## Task statement
From the line containing "(407, 240) = (703, 481): yellow" down to the final entry below, restate each line word for word.

## Records shown
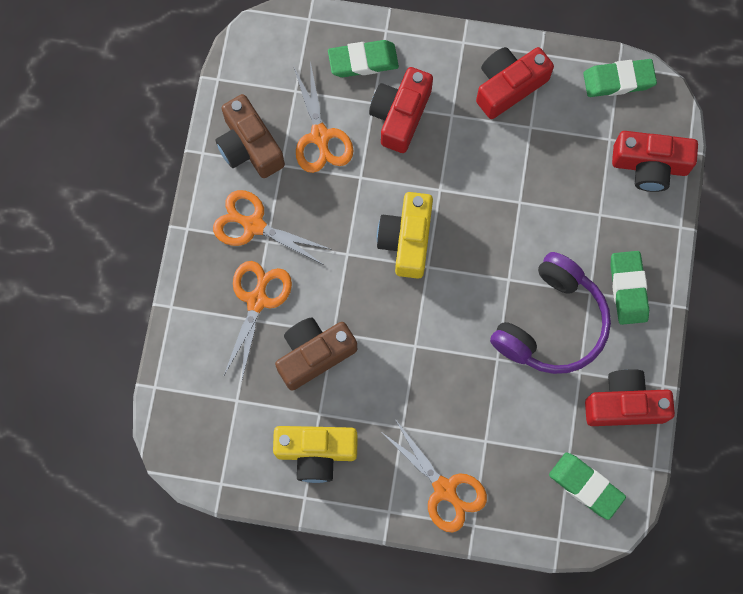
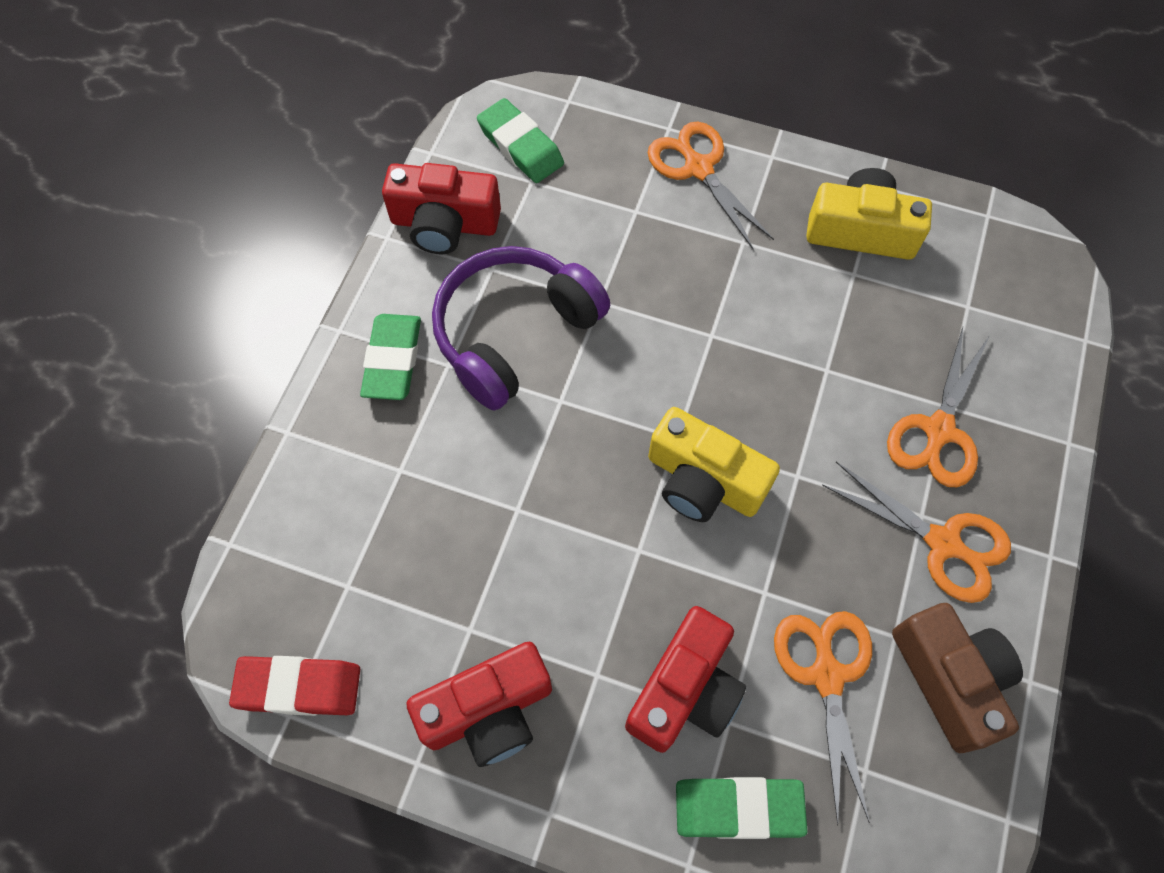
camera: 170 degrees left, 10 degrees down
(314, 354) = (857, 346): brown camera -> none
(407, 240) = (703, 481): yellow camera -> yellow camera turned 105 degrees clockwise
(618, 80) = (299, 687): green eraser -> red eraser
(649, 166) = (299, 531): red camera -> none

## Answer area
(407, 240) = (703, 481): yellow camera -> yellow camera turned 105 degrees clockwise
(618, 80) = (299, 687): green eraser -> red eraser
(649, 166) = (299, 531): red camera -> none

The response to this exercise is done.